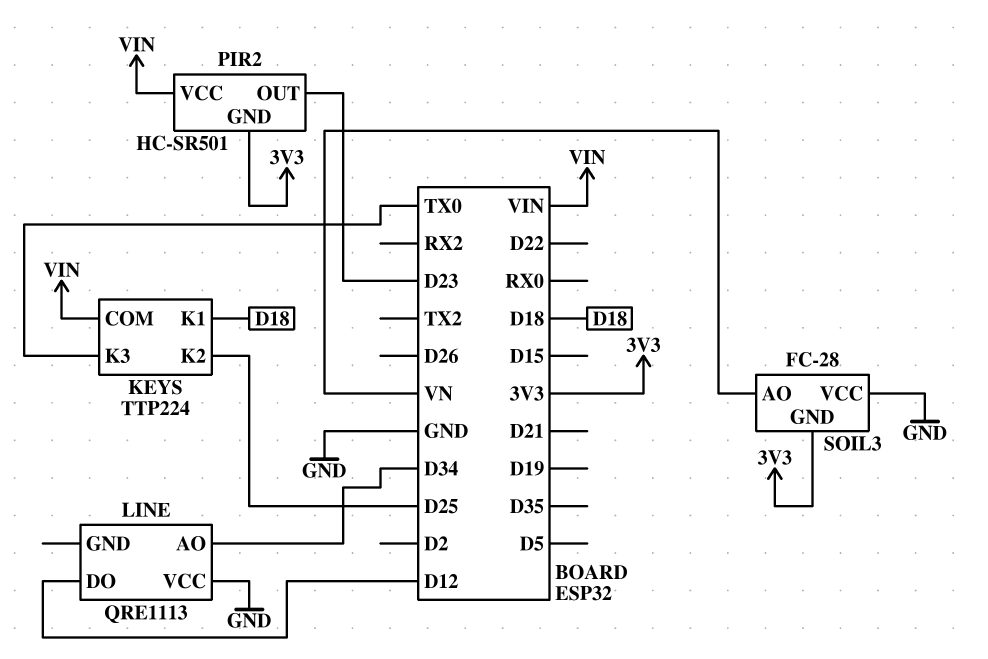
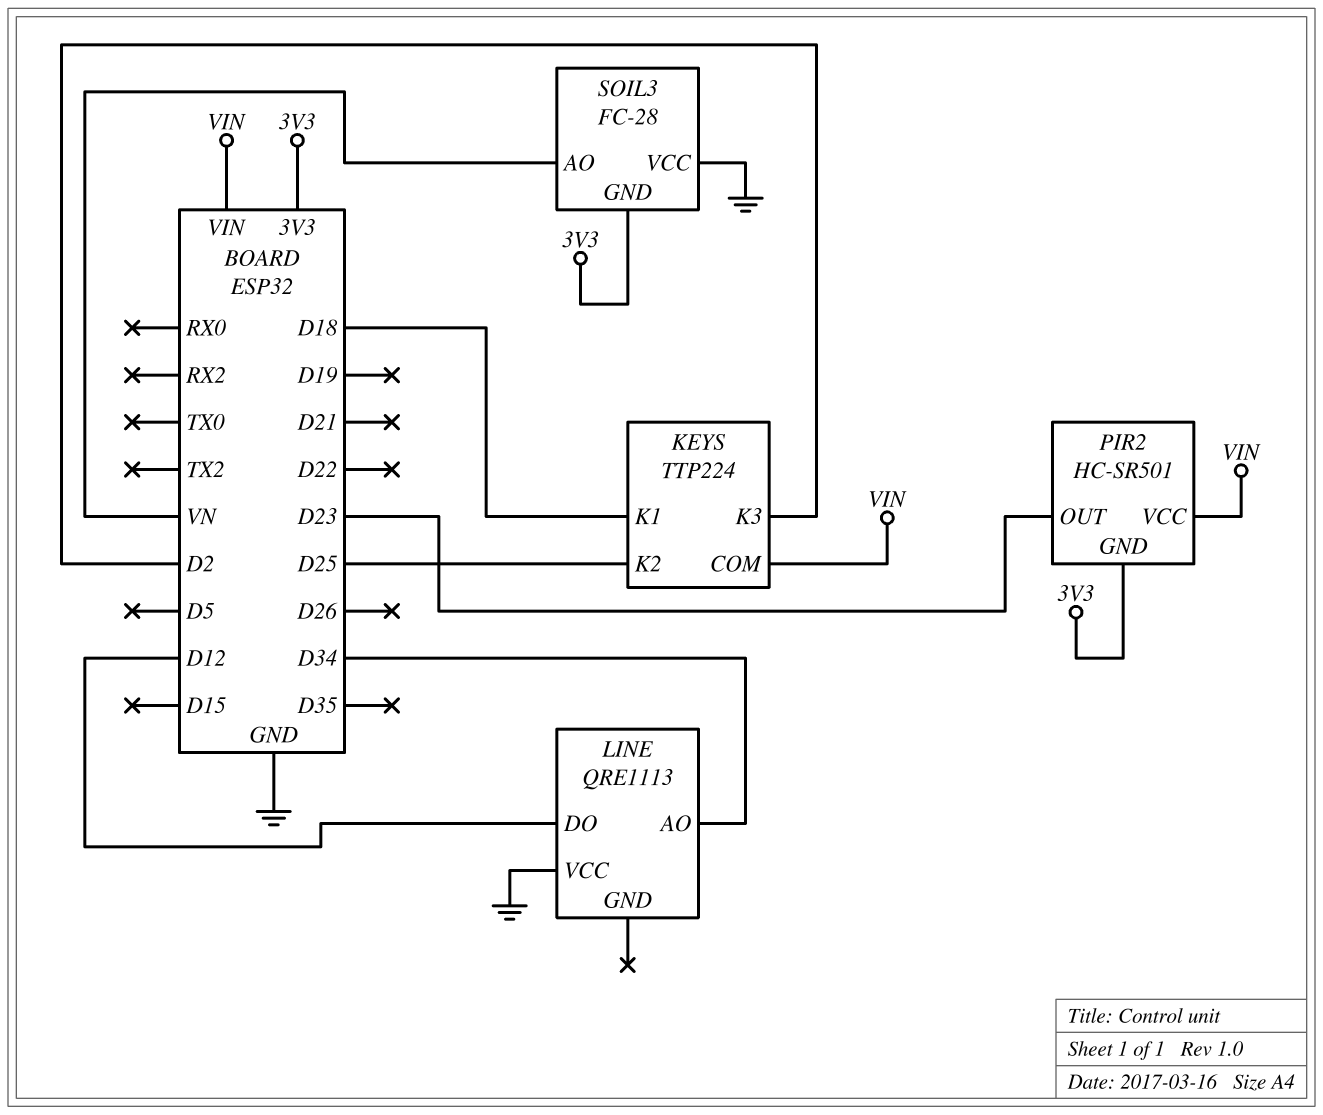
KEYS pin K3: TX0 -> D2

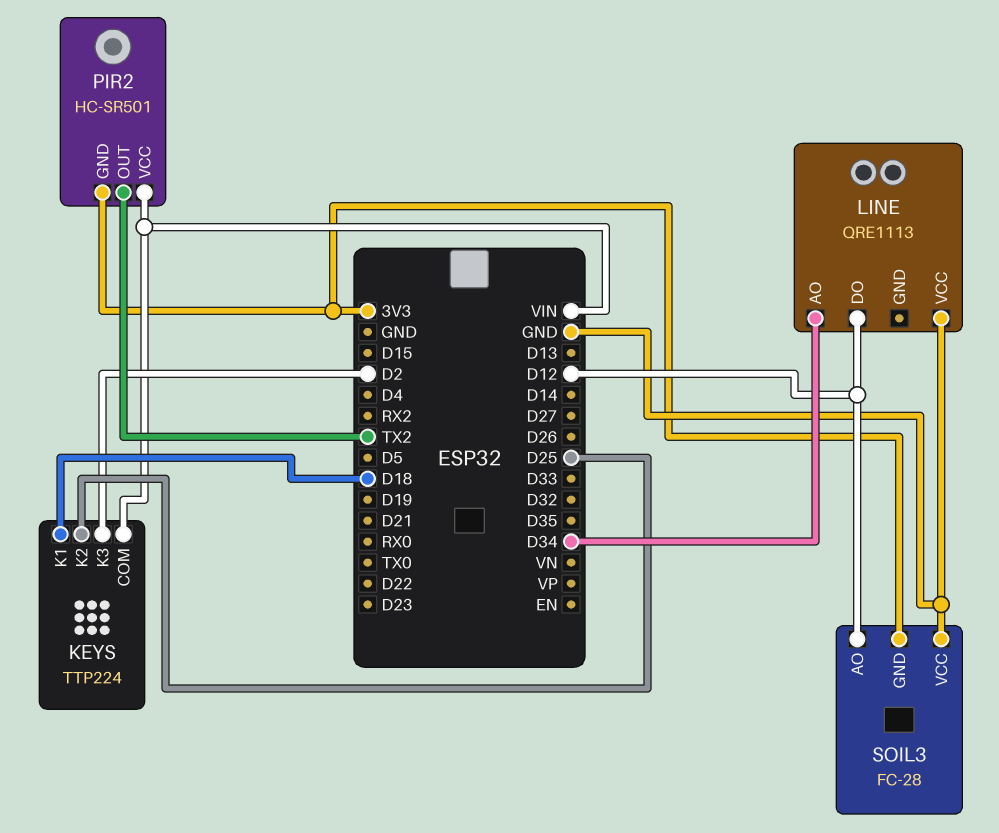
PIR2 pin OUT: D23 -> TX2
SOIL3 pin AO: VN -> D12

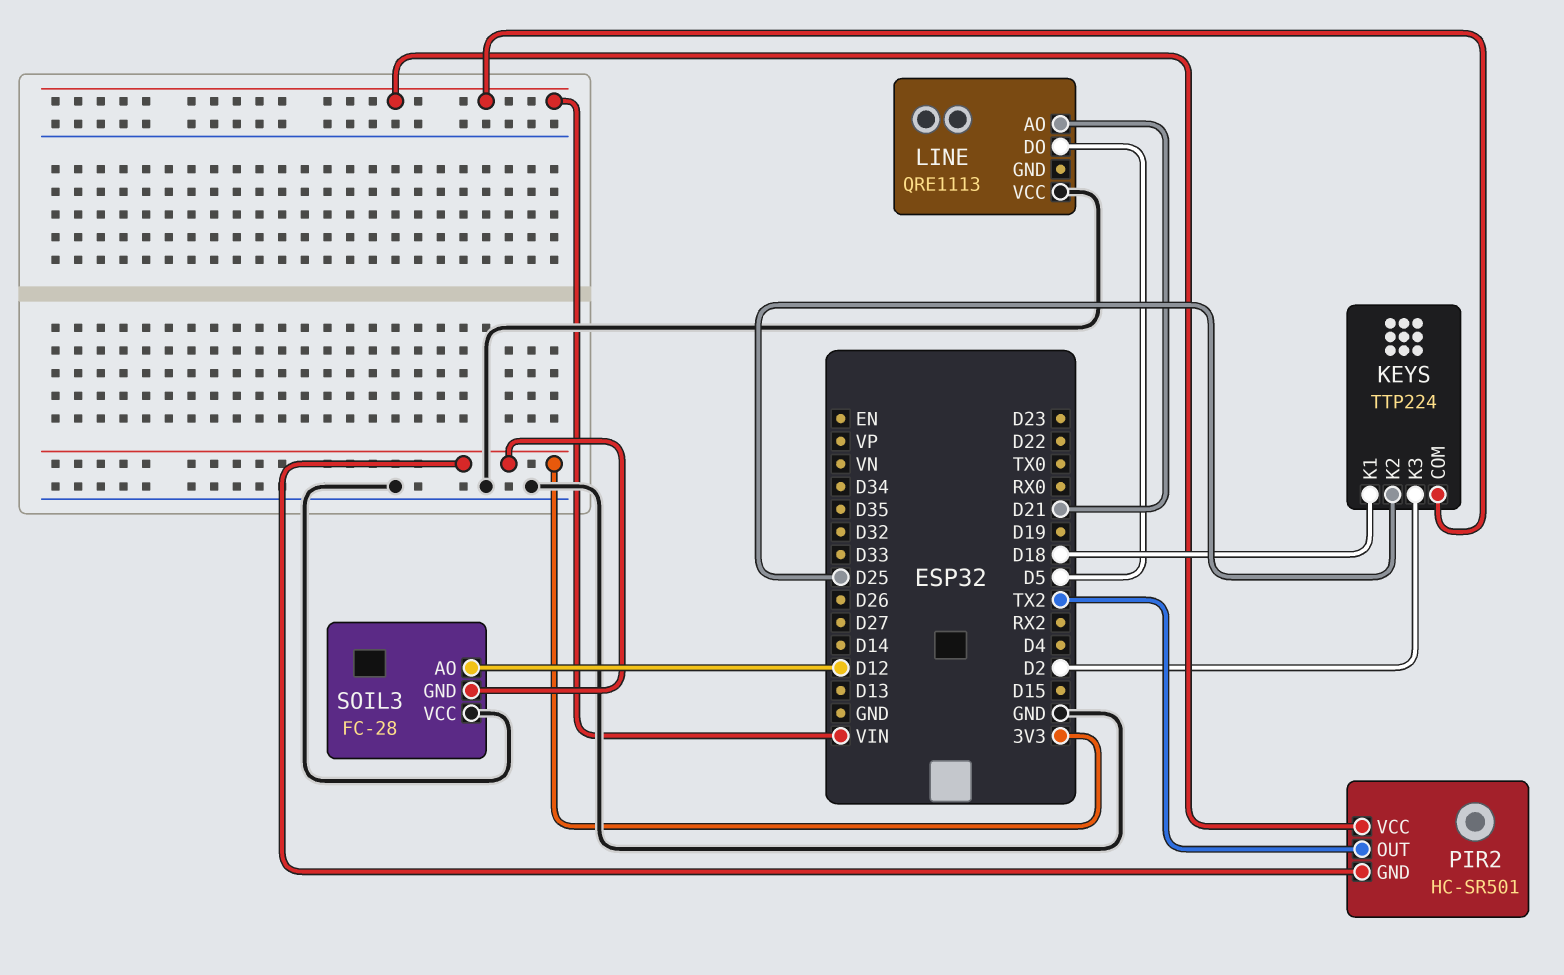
LINE pin AO: D34 -> D21
LINE pin DO: D12 -> D5

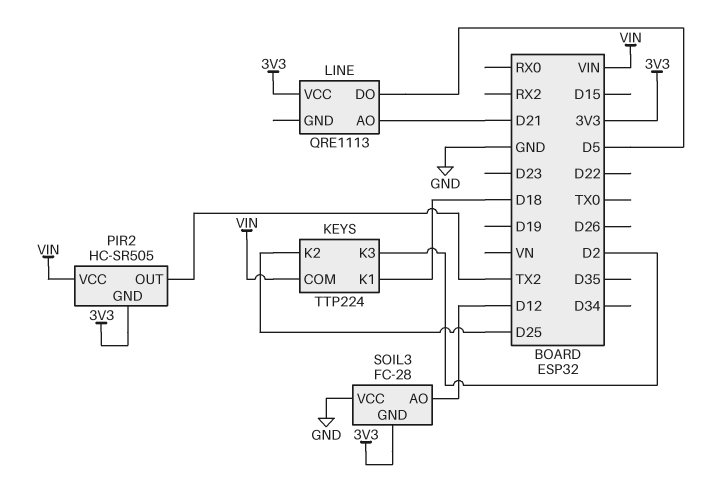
LINE pin VCC: GND -> 3V3
PIR2: HC-SR501 -> HC-SR505

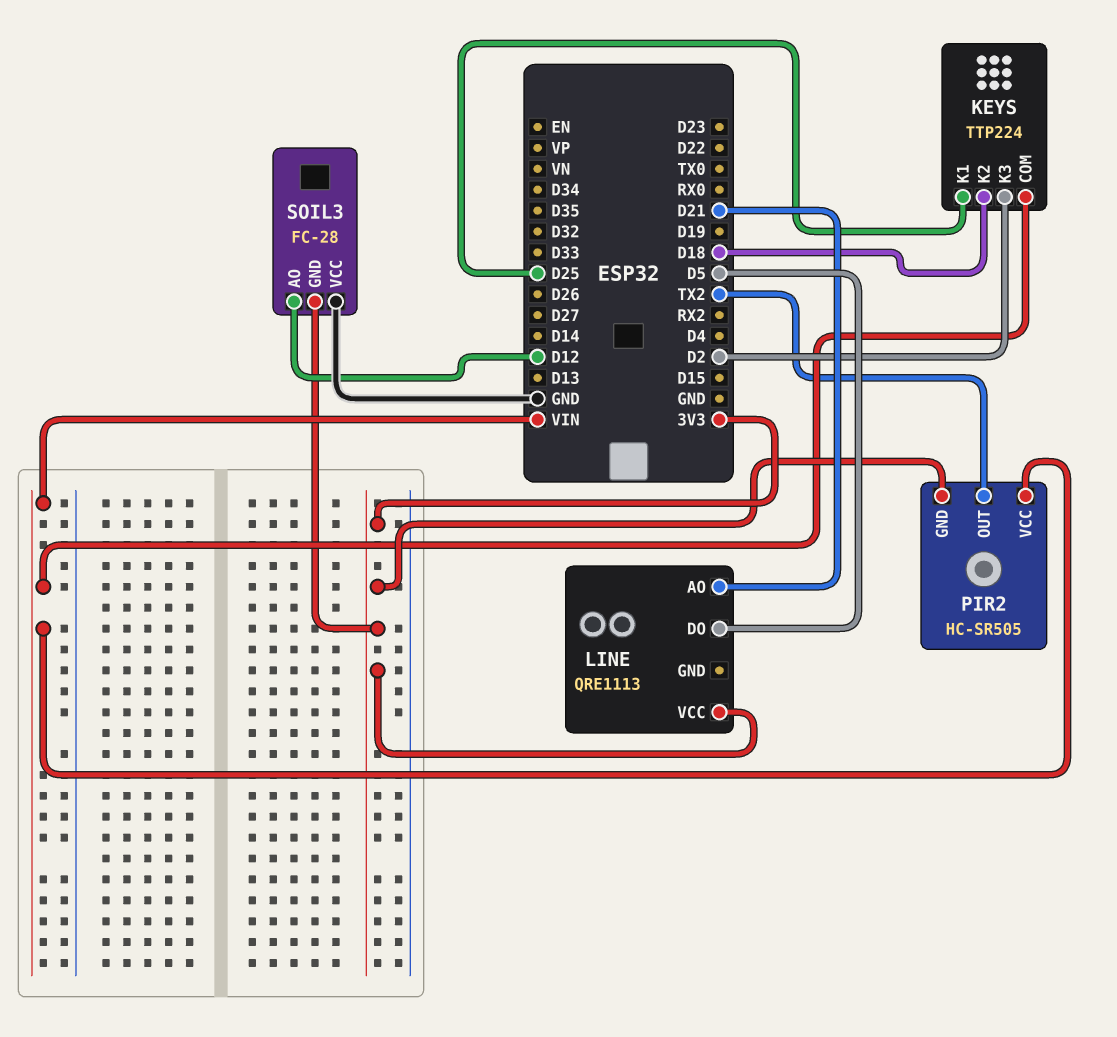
KEYS pin K1: D18 -> D25
KEYS pin K2: D25 -> D18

> [Task to complete]:
Be exact. Write out all the entries and omit the pictures.

> [Written response]:
KEYS pin K3: TX0 -> D2

PIR2 pin OUT: D23 -> TX2
SOIL3 pin AO: VN -> D12

LINE pin AO: D34 -> D21
LINE pin DO: D12 -> D5

LINE pin VCC: GND -> 3V3
PIR2: HC-SR501 -> HC-SR505

KEYS pin K1: D18 -> D25
KEYS pin K2: D25 -> D18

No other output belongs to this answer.